Work item: Print the lines that run from the line with "green cylinder: 3 -> 2" to the line with "pink cupcake: 4 -> 3", keeping both end lines, exactly as they appear in the entries below, and nothing else.

Records contained in a dataset

____________________

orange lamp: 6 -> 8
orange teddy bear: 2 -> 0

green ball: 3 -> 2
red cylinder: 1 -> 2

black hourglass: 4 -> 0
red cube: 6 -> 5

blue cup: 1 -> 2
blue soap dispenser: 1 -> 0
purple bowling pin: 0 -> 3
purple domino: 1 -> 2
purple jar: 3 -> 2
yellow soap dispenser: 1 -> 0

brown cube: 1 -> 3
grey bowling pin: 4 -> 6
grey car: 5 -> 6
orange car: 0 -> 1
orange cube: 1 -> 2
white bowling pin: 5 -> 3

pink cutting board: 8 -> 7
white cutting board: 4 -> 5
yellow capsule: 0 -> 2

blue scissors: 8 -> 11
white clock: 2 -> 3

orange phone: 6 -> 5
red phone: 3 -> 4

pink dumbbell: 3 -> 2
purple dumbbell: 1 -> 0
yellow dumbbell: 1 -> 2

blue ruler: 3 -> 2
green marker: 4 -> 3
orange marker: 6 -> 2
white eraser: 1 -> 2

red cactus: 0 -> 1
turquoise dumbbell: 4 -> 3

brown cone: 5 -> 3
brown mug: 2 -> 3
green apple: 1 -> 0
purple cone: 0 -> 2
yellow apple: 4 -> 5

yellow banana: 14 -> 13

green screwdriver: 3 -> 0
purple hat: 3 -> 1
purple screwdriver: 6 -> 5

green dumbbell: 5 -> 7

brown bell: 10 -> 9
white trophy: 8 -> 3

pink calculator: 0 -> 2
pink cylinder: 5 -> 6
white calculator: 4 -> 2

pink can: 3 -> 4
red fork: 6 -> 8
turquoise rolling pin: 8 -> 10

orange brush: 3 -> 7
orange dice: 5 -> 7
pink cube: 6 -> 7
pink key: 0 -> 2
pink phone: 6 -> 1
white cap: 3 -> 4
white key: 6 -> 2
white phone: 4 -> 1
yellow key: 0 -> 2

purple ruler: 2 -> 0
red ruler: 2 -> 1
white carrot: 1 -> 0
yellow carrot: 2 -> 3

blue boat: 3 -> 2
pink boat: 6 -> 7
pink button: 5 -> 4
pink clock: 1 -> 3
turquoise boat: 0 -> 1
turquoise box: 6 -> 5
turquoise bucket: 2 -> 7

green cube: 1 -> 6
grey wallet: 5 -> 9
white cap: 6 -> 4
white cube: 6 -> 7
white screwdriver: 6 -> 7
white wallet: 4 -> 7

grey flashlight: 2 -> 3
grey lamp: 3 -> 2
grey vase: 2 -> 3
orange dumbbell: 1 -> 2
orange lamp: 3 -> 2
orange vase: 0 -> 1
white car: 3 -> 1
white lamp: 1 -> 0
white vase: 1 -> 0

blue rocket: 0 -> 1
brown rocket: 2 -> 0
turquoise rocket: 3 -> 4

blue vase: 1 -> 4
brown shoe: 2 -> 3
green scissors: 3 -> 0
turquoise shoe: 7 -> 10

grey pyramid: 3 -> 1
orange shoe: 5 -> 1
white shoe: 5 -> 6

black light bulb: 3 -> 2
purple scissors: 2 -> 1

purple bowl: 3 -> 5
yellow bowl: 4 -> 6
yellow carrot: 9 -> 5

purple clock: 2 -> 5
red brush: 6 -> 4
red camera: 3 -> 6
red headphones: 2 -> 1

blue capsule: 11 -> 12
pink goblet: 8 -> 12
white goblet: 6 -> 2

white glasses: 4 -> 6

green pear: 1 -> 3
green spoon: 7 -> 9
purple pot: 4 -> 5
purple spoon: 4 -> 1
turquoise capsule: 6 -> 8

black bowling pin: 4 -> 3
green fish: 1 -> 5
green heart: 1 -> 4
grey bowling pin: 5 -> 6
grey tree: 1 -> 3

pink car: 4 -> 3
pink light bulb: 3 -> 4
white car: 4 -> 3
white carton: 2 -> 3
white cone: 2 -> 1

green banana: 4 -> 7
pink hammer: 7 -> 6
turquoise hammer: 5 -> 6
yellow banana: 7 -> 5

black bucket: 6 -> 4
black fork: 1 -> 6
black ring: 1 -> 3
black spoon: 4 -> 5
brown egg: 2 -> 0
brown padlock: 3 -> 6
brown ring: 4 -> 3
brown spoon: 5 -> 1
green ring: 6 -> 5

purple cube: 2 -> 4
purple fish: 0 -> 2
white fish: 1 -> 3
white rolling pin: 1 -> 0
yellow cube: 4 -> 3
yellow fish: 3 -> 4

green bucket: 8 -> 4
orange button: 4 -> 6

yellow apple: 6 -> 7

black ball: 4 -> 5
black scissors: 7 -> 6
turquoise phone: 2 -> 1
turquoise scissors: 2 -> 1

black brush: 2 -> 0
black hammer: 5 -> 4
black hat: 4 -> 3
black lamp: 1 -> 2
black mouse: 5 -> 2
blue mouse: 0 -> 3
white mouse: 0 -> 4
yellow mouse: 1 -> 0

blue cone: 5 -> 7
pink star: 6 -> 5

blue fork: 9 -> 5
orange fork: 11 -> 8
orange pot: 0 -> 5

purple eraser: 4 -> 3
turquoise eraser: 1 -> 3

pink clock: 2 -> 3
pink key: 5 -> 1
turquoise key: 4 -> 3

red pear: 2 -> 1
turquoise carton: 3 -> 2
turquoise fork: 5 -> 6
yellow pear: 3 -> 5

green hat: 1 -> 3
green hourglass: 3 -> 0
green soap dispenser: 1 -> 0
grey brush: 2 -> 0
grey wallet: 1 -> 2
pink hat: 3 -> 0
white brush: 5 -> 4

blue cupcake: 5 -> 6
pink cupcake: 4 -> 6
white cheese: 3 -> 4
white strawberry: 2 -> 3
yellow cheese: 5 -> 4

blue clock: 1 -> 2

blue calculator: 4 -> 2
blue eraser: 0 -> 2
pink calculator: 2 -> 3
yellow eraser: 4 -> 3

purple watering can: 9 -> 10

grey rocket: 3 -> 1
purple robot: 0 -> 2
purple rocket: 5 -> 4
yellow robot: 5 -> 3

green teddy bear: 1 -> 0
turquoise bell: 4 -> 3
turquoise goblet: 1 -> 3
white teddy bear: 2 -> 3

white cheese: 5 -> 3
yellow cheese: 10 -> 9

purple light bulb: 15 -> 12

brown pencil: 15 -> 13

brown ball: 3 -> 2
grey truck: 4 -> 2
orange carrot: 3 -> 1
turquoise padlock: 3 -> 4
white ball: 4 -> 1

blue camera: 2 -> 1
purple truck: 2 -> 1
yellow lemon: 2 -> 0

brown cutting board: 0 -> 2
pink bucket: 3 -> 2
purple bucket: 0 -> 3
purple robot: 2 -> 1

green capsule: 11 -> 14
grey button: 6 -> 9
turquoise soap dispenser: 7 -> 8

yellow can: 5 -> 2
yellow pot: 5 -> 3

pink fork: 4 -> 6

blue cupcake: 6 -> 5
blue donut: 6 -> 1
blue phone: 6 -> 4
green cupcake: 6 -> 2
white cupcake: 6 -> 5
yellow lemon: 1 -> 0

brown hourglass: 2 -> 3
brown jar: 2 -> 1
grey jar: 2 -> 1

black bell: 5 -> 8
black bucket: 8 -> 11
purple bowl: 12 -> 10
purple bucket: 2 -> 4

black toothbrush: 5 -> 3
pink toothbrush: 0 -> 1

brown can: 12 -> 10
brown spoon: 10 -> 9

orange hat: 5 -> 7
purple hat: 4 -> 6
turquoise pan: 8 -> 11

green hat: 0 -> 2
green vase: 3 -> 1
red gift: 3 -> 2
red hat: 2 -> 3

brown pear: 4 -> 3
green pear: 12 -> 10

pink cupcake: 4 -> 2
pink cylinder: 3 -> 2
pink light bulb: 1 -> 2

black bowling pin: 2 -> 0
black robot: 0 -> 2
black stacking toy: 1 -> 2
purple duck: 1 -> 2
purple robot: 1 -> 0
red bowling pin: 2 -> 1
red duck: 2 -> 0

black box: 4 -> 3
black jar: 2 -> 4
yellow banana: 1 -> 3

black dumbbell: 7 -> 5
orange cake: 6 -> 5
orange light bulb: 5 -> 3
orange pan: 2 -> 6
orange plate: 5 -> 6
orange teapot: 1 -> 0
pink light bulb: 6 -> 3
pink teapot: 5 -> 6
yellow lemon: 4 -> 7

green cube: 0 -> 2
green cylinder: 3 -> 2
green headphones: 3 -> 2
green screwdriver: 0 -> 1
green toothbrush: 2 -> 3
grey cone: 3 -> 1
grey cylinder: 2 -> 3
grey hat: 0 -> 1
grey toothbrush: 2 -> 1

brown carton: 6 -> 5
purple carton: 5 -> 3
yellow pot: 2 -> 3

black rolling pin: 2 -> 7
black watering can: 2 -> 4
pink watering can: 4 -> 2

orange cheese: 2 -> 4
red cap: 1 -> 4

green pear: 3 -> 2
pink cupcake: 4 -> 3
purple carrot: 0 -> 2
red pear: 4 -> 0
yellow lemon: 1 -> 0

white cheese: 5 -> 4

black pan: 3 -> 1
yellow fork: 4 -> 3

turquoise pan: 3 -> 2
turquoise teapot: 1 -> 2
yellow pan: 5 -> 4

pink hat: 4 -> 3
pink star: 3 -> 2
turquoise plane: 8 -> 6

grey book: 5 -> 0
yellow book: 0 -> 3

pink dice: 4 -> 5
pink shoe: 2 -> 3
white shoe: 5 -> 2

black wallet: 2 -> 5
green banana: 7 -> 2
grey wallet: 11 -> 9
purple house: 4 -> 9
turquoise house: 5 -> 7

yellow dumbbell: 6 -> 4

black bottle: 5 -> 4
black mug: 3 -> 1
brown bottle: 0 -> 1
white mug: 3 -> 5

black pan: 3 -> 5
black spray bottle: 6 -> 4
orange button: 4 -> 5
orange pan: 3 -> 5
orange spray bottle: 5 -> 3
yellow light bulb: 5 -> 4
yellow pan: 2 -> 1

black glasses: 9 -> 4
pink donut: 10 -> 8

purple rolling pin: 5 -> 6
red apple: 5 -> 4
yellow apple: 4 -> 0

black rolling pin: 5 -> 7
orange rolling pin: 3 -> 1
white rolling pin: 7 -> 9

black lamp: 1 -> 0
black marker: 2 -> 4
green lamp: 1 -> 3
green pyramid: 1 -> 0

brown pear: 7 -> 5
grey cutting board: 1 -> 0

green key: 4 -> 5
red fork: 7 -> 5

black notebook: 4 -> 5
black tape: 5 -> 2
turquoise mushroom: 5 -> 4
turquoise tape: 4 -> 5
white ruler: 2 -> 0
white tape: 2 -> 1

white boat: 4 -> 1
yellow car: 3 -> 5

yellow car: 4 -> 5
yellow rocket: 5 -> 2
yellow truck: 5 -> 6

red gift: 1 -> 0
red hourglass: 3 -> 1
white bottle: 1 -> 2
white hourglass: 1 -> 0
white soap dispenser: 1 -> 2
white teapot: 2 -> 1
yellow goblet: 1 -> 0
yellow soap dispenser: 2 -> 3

____________________

Worked solution:
green cylinder: 3 -> 2
green headphones: 3 -> 2
green screwdriver: 0 -> 1
green toothbrush: 2 -> 3
grey cone: 3 -> 1
grey cylinder: 2 -> 3
grey hat: 0 -> 1
grey toothbrush: 2 -> 1

brown carton: 6 -> 5
purple carton: 5 -> 3
yellow pot: 2 -> 3

black rolling pin: 2 -> 7
black watering can: 2 -> 4
pink watering can: 4 -> 2

orange cheese: 2 -> 4
red cap: 1 -> 4

green pear: 3 -> 2
pink cupcake: 4 -> 3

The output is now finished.